Dataset entries:
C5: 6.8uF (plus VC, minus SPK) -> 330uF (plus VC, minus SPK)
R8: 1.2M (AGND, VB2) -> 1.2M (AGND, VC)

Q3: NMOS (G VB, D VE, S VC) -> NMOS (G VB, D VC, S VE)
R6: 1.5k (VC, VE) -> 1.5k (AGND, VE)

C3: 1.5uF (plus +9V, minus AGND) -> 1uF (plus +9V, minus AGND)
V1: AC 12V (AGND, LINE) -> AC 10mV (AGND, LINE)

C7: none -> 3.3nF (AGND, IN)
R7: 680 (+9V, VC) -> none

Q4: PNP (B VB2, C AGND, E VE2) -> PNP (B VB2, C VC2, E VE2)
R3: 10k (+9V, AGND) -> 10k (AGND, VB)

==

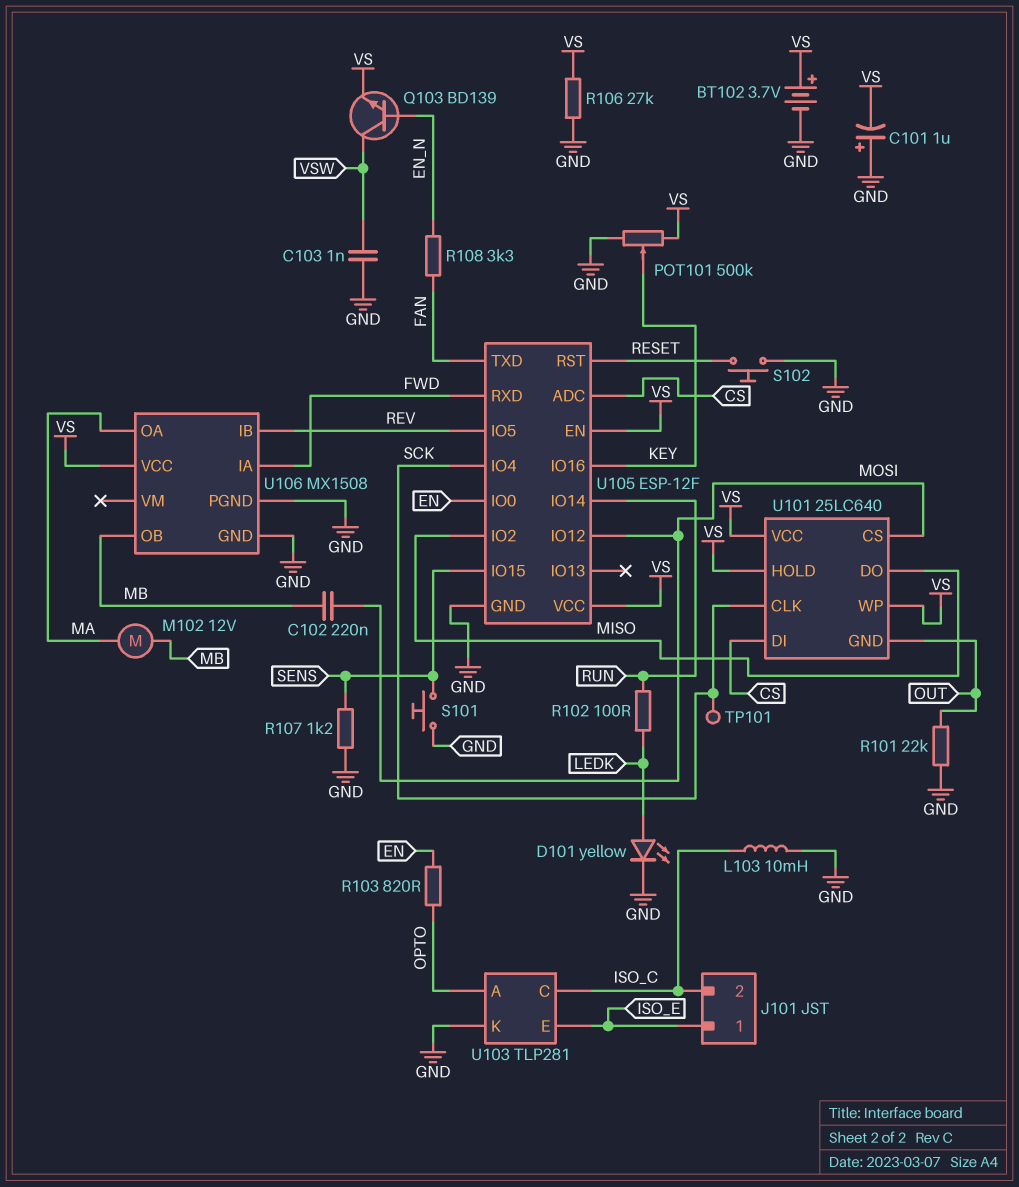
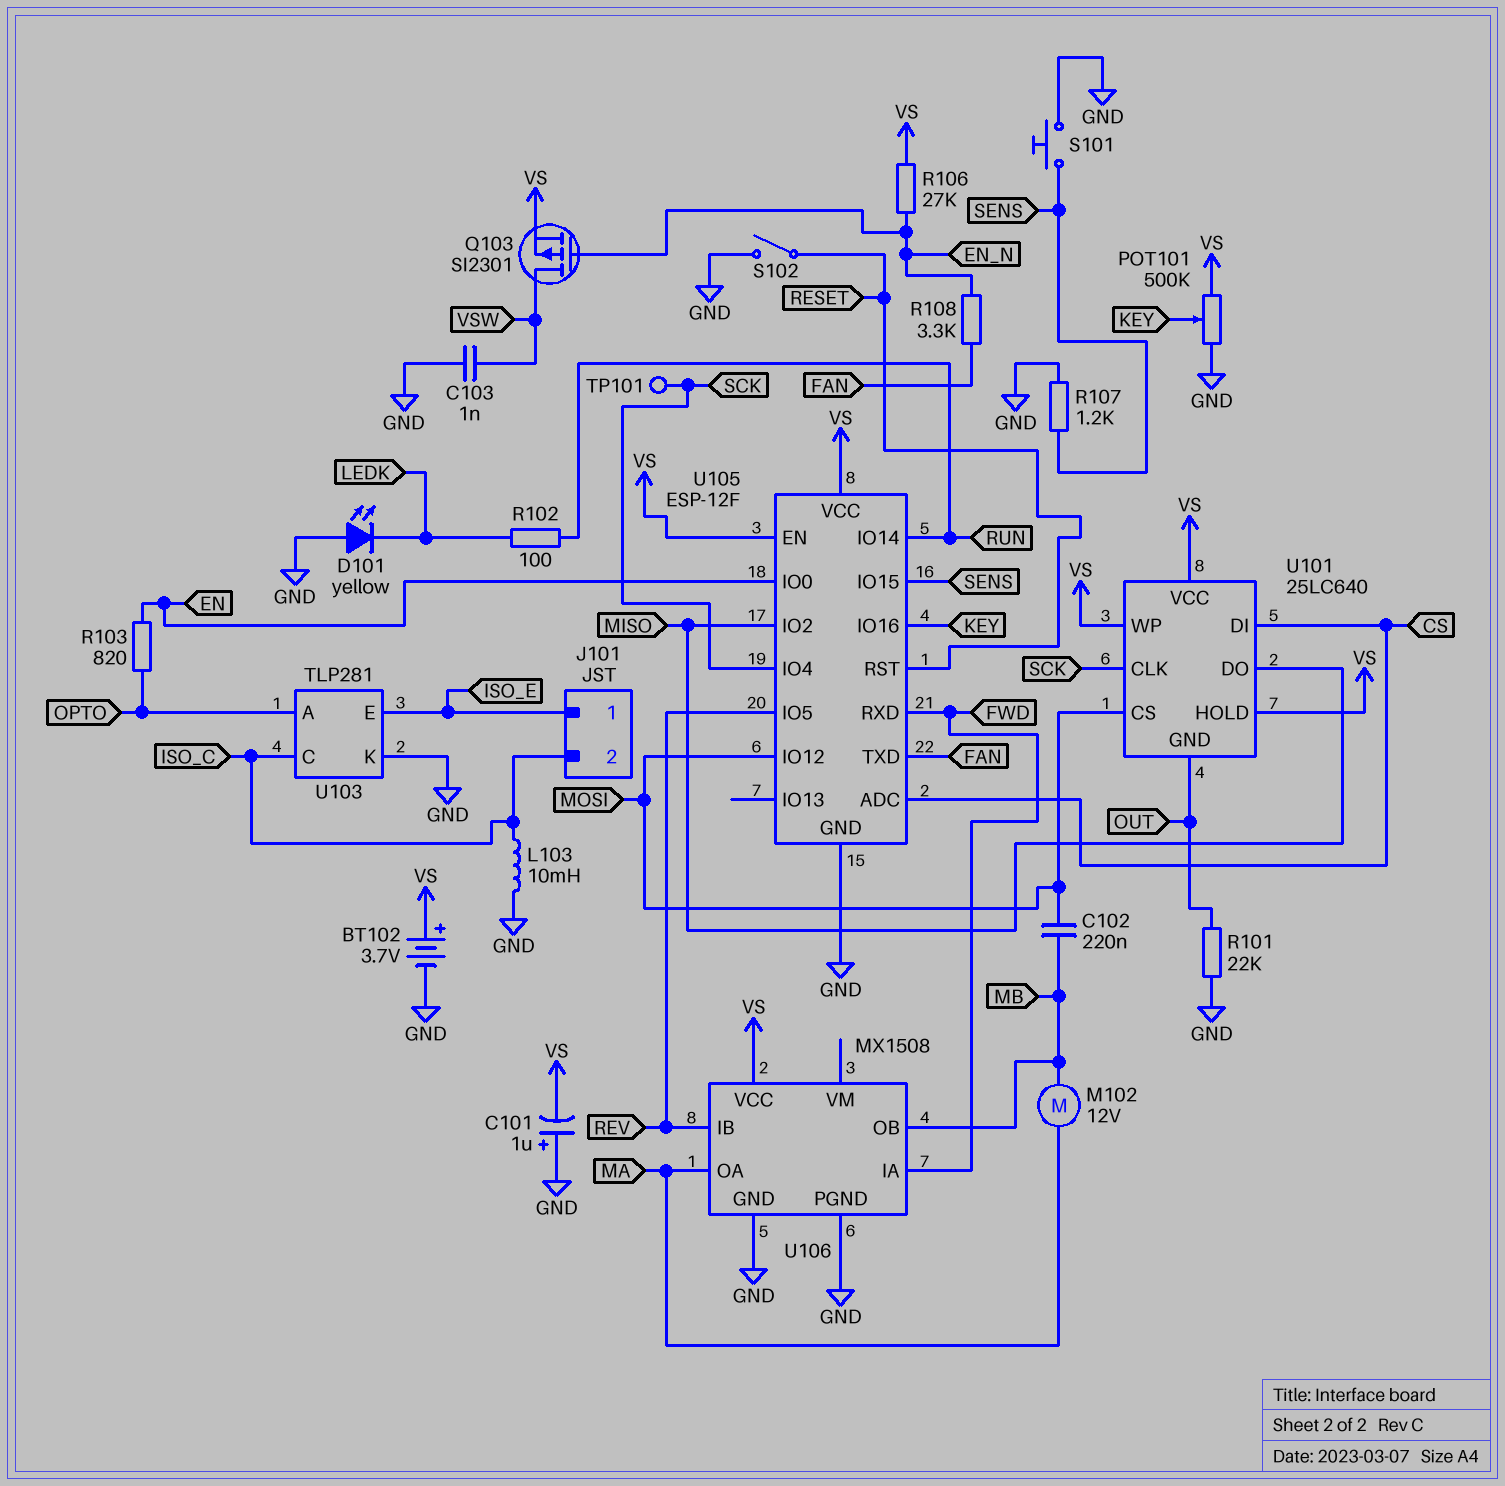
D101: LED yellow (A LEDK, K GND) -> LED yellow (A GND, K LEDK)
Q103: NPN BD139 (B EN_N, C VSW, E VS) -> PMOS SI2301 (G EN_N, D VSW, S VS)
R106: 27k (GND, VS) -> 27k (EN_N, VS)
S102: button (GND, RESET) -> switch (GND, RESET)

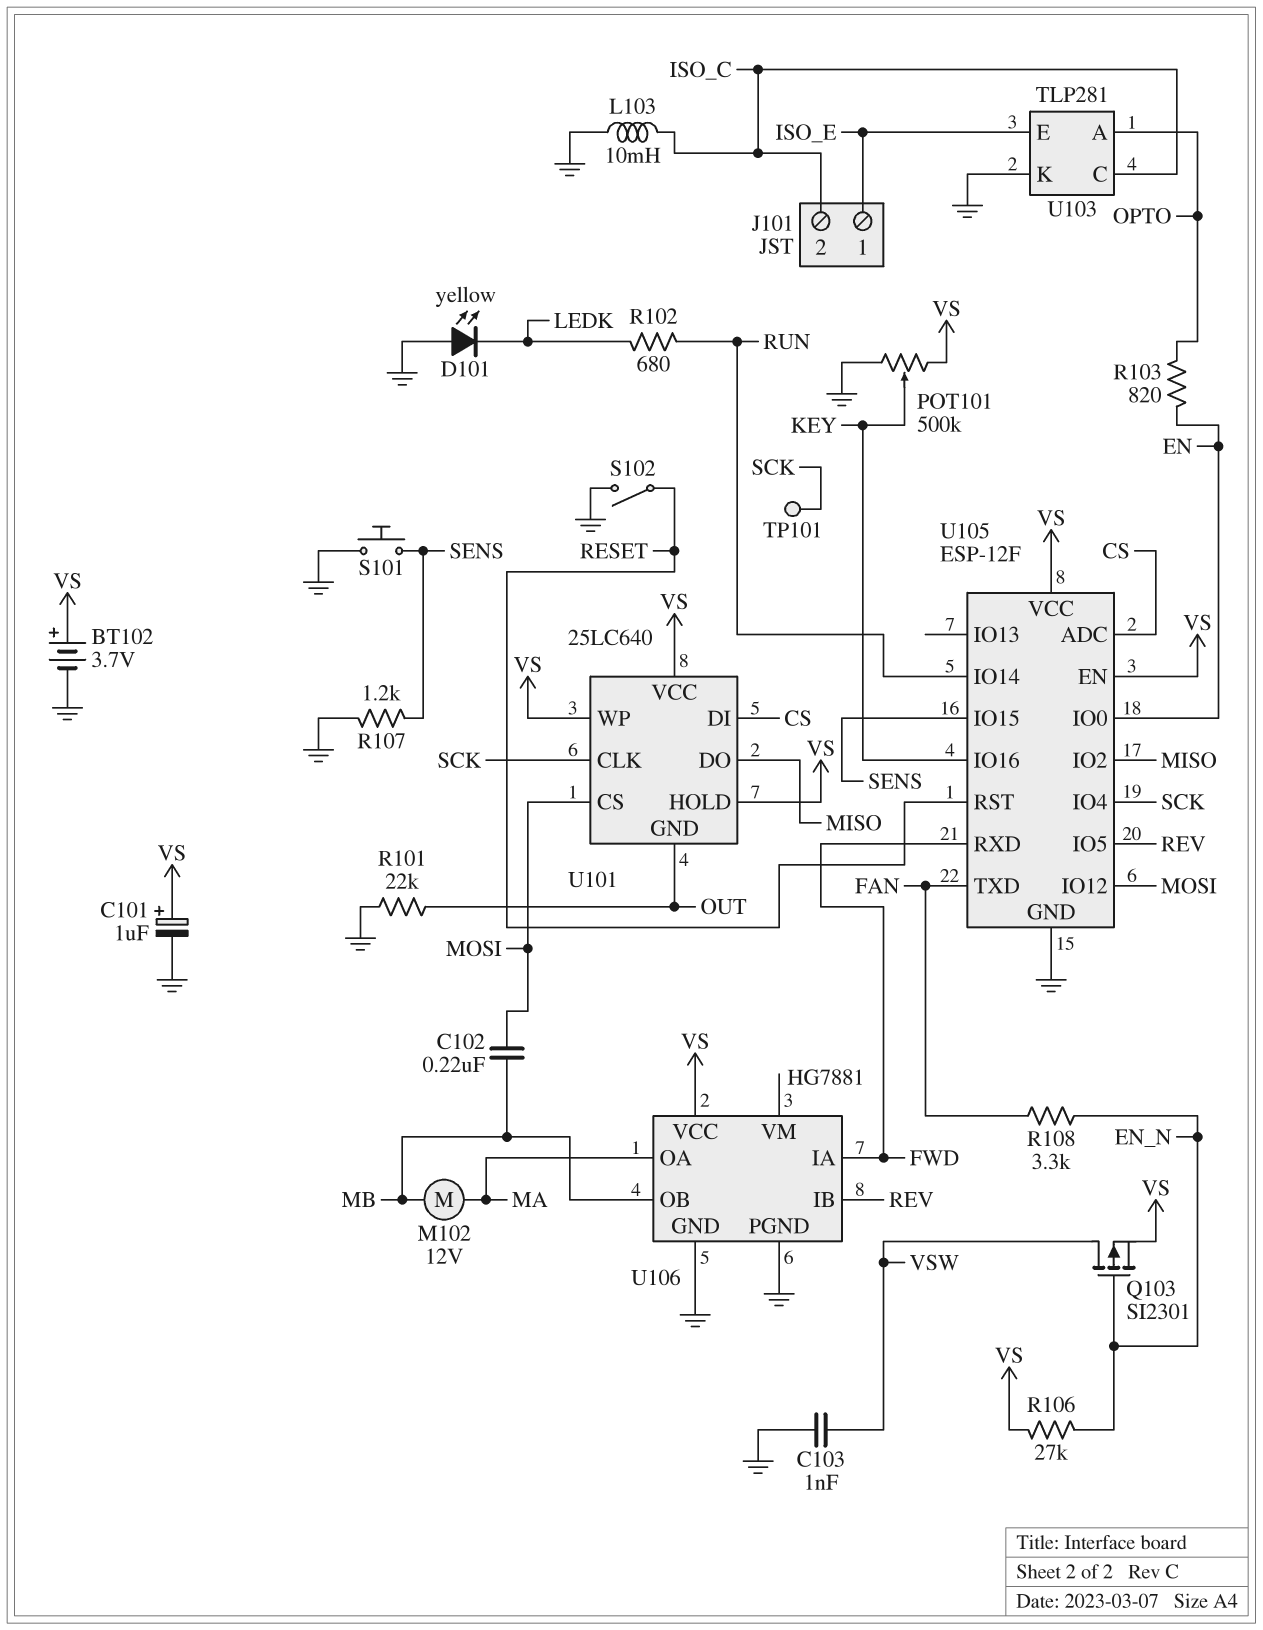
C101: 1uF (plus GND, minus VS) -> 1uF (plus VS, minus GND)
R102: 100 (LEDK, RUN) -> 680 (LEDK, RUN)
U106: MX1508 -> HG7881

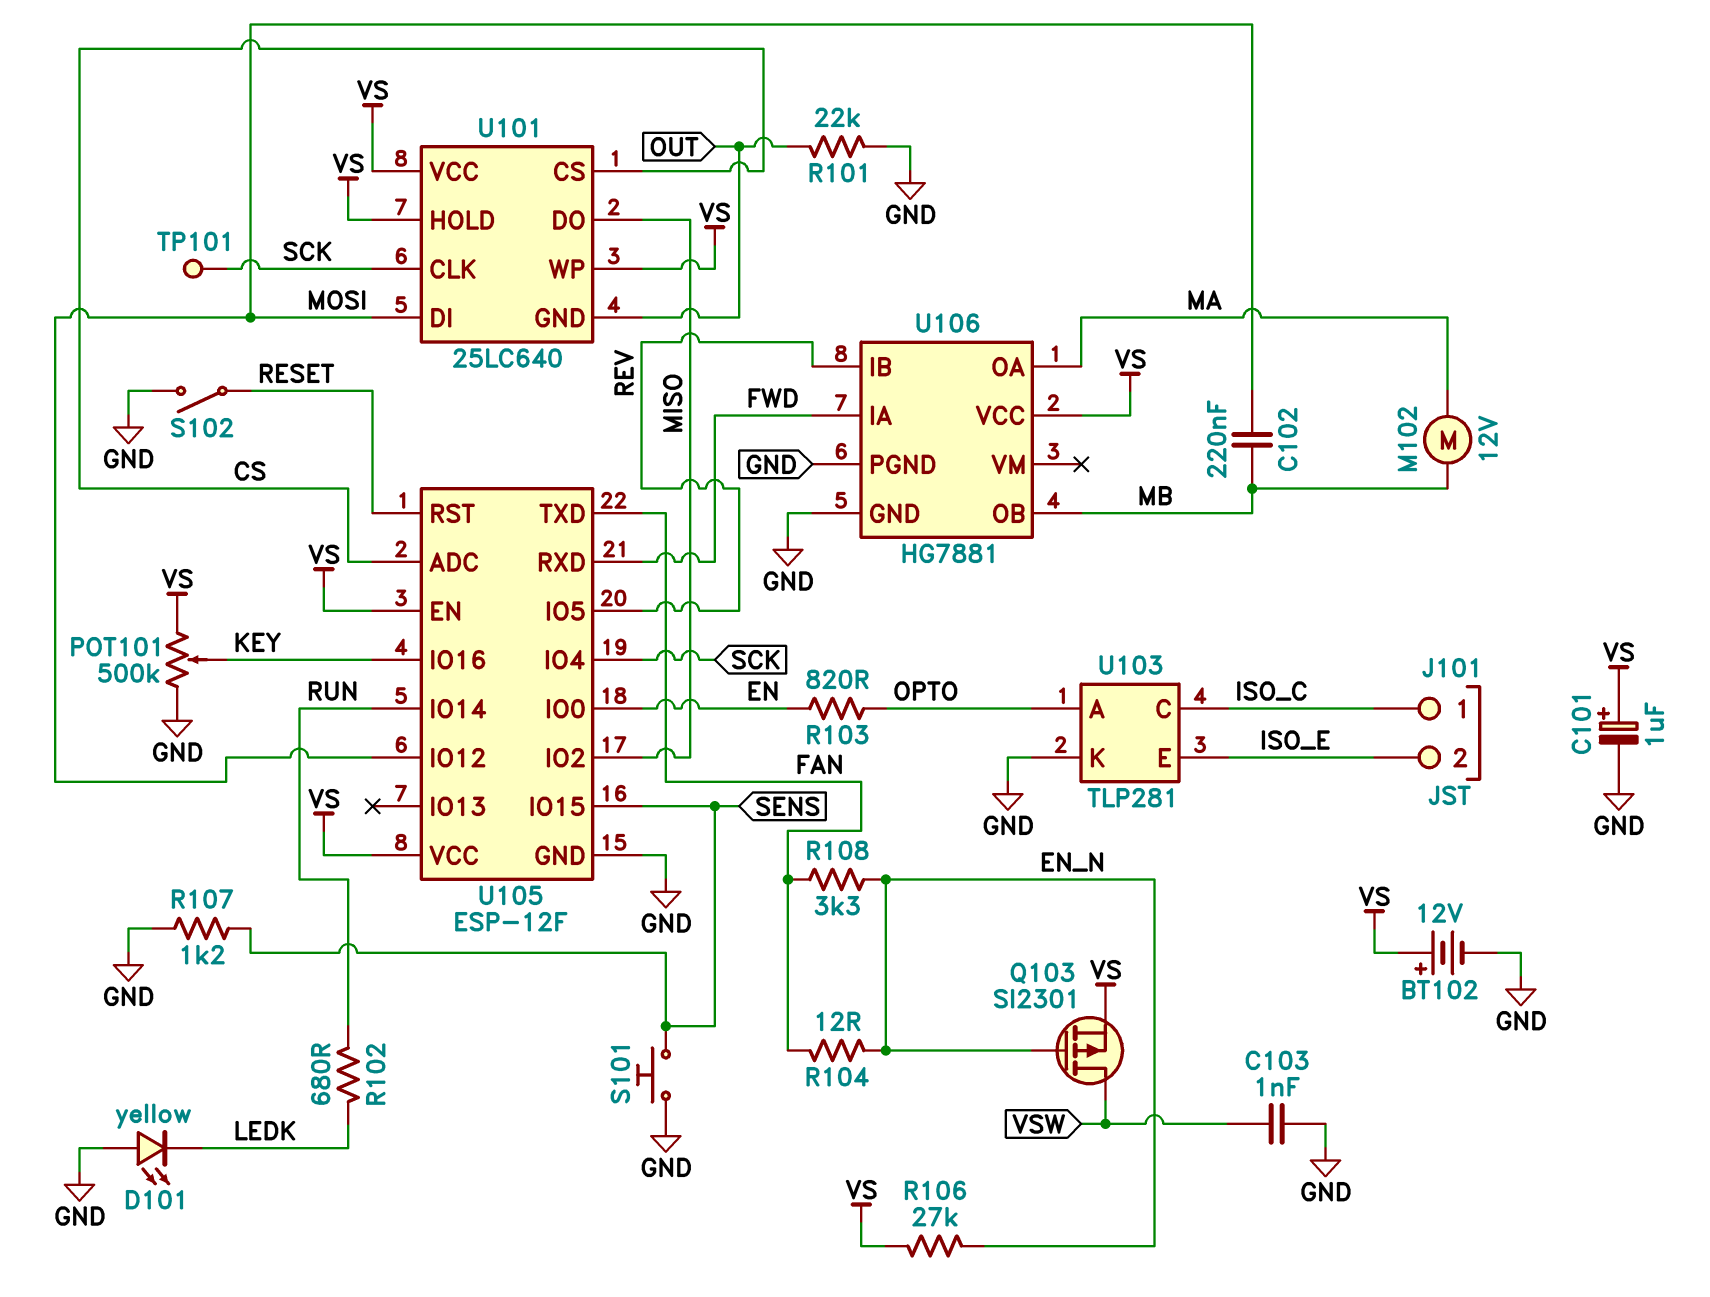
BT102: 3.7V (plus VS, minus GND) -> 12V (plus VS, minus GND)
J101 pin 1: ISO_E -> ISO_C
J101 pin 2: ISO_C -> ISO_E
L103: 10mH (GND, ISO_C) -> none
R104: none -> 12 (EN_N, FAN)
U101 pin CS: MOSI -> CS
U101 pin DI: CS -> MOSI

==

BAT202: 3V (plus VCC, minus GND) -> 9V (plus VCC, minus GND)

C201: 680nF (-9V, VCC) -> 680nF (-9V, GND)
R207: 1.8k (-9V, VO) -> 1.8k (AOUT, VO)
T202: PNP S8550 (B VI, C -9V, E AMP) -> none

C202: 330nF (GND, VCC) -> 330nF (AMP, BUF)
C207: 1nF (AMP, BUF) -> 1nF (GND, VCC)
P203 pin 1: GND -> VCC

Work task: In the entries above, find the line holding "R207: 1.8k (-9V, VO) -> 1.8k (AOUT, VO)" and the line holding "P203 pin 1: GND -> VCC", then retype exactly those two lines and every line between them, and nothing else.

Result of the exercise:
R207: 1.8k (-9V, VO) -> 1.8k (AOUT, VO)
T202: PNP S8550 (B VI, C -9V, E AMP) -> none

C202: 330nF (GND, VCC) -> 330nF (AMP, BUF)
C207: 1nF (AMP, BUF) -> 1nF (GND, VCC)
P203 pin 1: GND -> VCC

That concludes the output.